COLLECTED DATA:
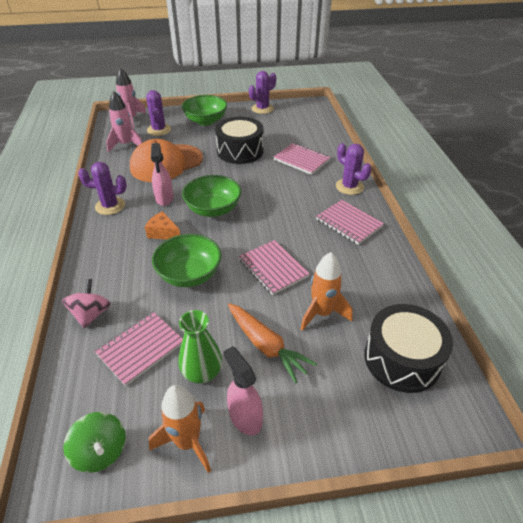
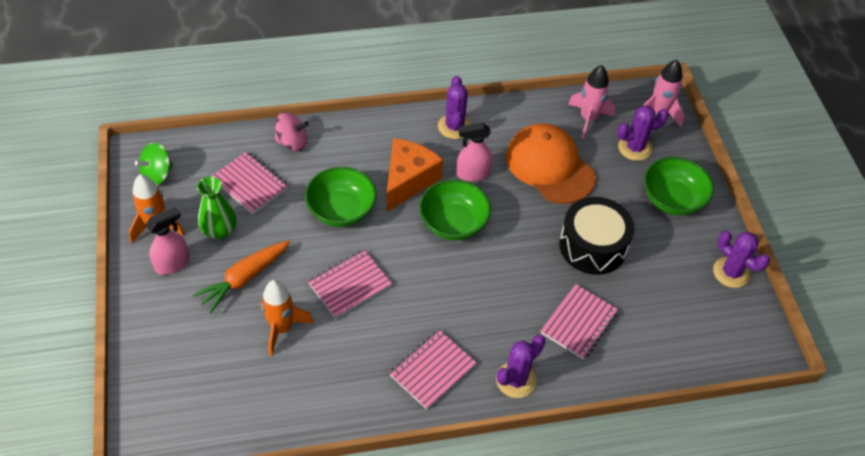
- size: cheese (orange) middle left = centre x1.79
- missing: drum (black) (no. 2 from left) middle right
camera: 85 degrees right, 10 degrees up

EXERCISE GOAL: The lines above must be transcribed exactly, with every picture left out.

COMPLETED EXERCISE:
- size: cheese (orange) middle left = centre x1.79
- missing: drum (black) (no. 2 from left) middle right
camera: 85 degrees right, 10 degrees up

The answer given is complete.